Read the data, and whenever a line holds the word "slope", report that line.

**Extracted material:**
##############################

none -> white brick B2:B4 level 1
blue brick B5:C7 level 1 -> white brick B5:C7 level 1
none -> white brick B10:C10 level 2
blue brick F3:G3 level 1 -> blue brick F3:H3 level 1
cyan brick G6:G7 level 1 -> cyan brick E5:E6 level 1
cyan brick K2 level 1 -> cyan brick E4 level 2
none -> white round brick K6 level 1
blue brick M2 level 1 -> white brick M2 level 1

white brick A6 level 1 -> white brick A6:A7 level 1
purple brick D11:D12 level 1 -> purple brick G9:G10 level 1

##############################

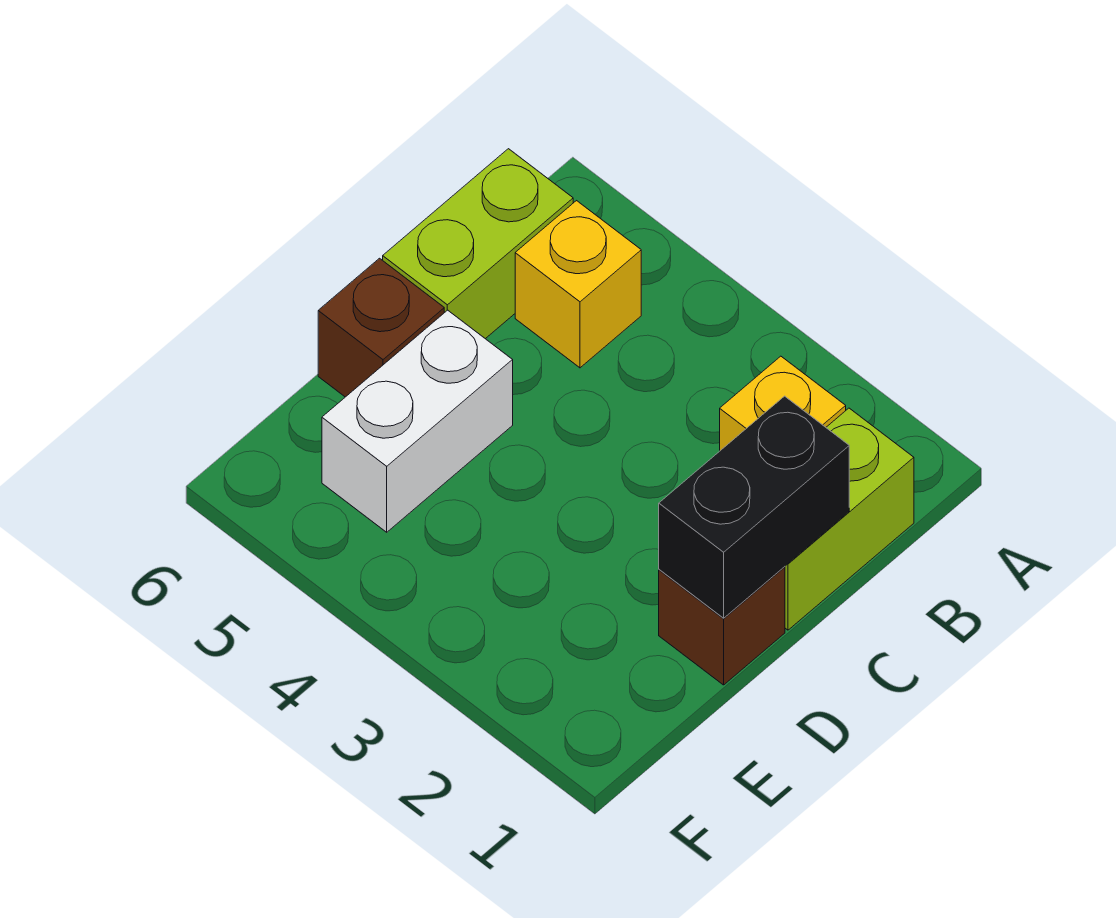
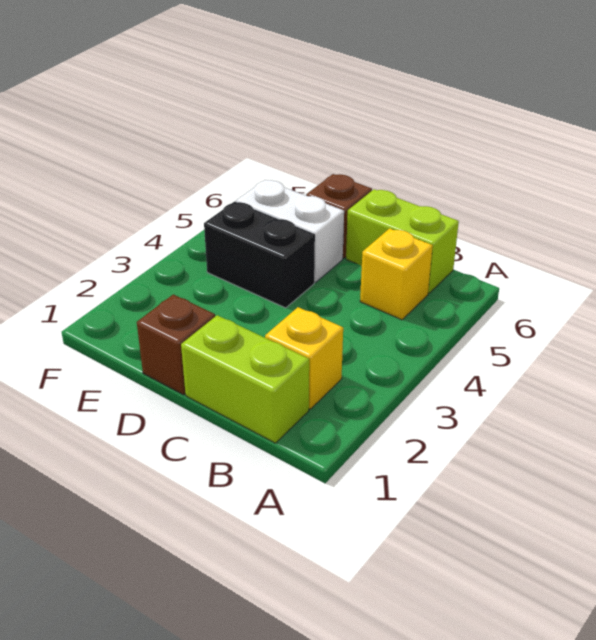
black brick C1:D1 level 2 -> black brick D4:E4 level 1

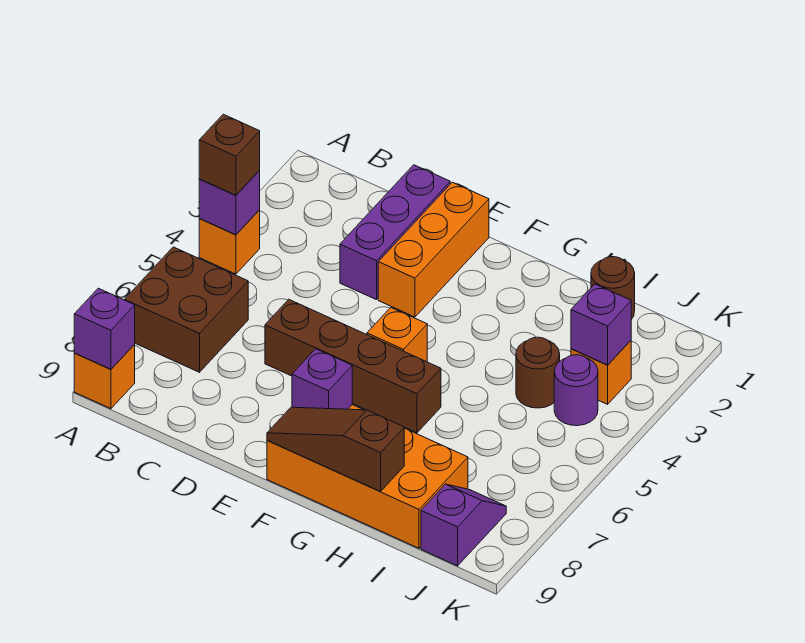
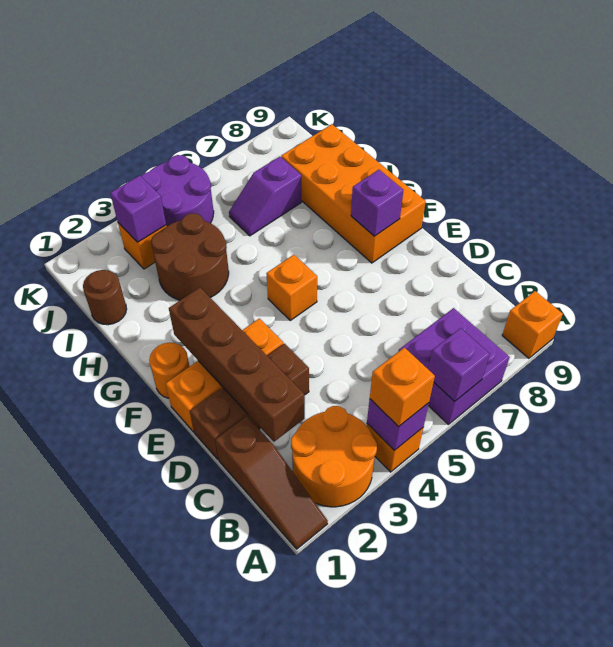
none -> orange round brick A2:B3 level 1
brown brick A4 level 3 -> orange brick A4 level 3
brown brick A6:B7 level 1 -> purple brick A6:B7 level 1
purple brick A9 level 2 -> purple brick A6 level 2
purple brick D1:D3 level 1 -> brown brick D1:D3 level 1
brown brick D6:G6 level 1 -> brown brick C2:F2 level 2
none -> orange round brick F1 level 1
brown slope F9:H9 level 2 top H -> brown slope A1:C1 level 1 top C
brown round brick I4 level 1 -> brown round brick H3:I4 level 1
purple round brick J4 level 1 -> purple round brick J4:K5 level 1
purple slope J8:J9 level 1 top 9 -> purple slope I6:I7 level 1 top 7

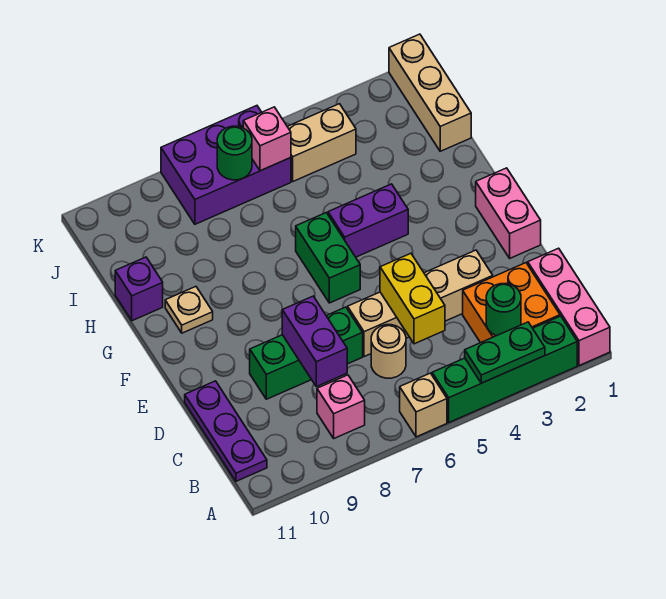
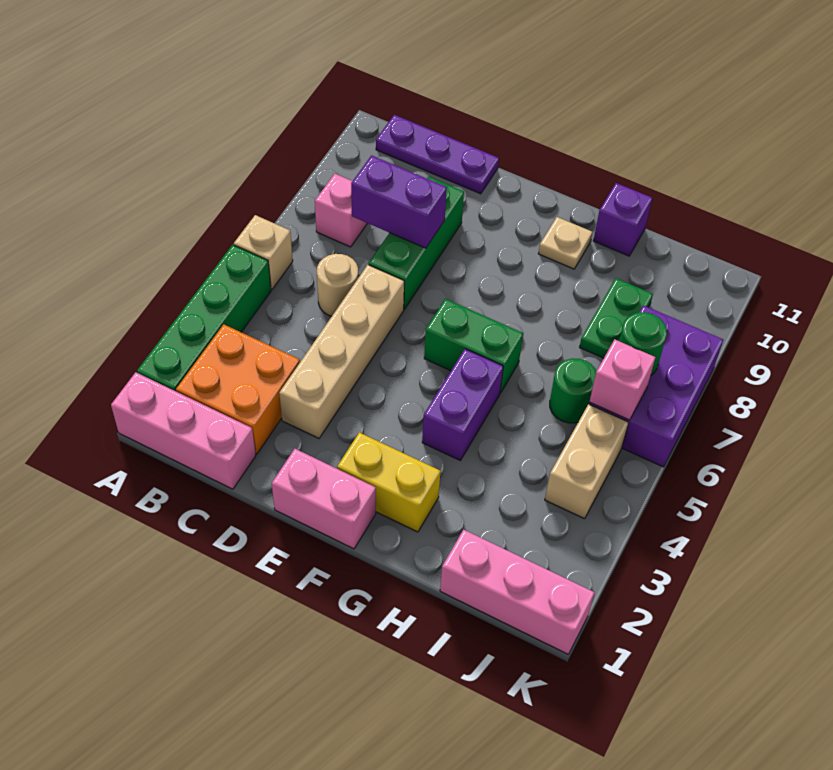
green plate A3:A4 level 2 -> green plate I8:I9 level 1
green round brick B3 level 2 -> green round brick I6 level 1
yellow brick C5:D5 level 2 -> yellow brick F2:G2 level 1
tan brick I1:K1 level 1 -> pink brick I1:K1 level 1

##############################

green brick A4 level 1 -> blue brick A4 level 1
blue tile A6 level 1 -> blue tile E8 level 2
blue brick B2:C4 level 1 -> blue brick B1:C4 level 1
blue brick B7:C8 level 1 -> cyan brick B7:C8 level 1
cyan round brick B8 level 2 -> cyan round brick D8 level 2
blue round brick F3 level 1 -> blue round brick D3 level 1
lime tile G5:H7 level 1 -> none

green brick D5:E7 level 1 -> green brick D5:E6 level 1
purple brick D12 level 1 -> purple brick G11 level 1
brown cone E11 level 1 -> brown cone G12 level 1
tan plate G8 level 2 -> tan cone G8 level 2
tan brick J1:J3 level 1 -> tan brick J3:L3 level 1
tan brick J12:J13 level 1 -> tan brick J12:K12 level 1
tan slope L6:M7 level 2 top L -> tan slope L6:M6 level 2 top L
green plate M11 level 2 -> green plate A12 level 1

##############################

**Result:**
brown slope F9:H9 level 2 top H -> brown slope A1:C1 level 1 top C
purple slope J8:J9 level 1 top 9 -> purple slope I6:I7 level 1 top 7
tan slope L6:M7 level 2 top L -> tan slope L6:M6 level 2 top L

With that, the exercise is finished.